DESCRIPTION OF THE TASK:
Return every line in the records below that contains the word "image", with each line reproduced unchanged.

TASK INPUTS:
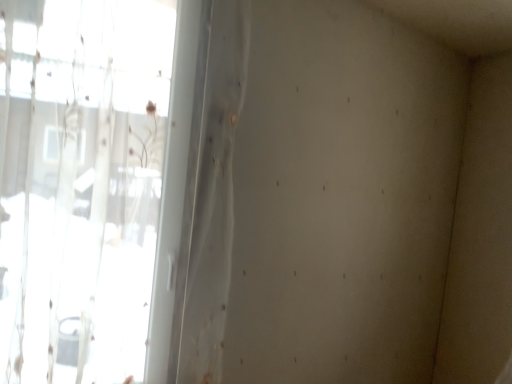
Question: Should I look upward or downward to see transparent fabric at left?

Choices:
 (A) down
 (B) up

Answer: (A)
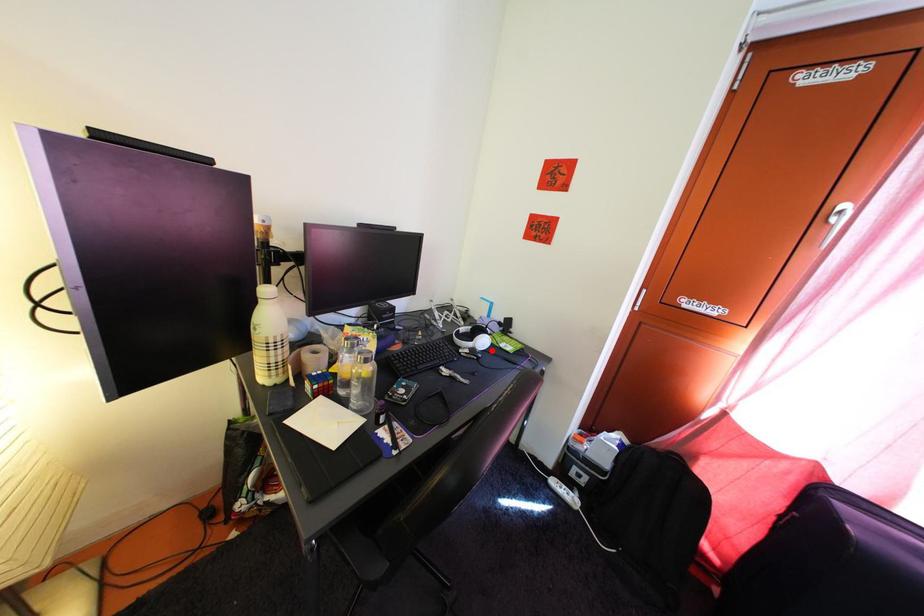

==

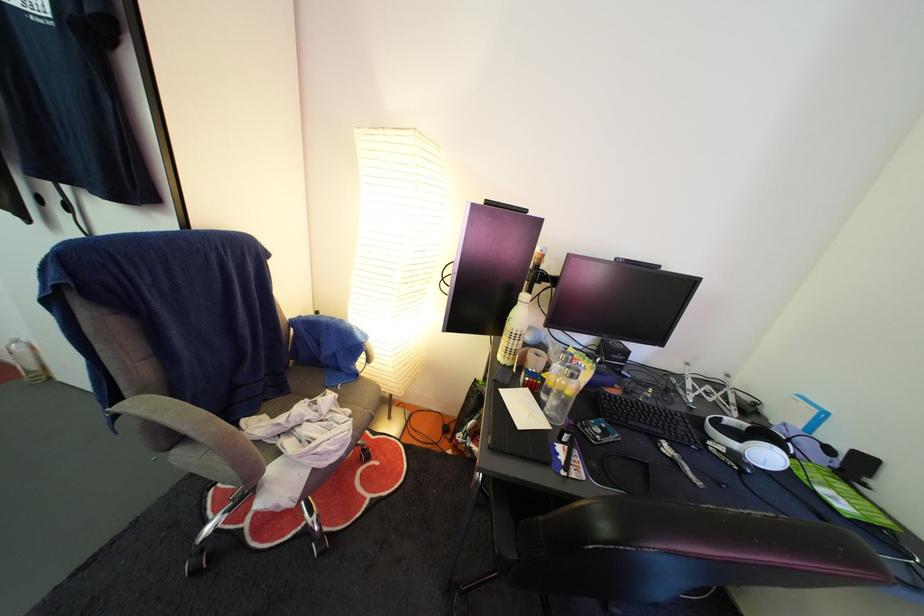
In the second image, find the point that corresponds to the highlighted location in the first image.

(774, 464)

* * *

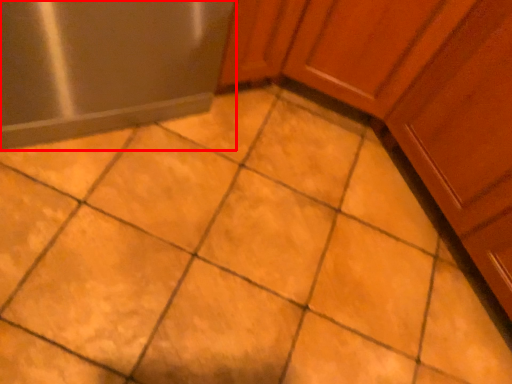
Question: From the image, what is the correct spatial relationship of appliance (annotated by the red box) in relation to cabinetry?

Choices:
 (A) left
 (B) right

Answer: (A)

ANSWER BOX:
In the second image, find the point that corresponds to the highlighted location in the first image.
Question: From the image, what is the correct spatial relationship of appliance (annotated by the red box) in relation to cabinetry?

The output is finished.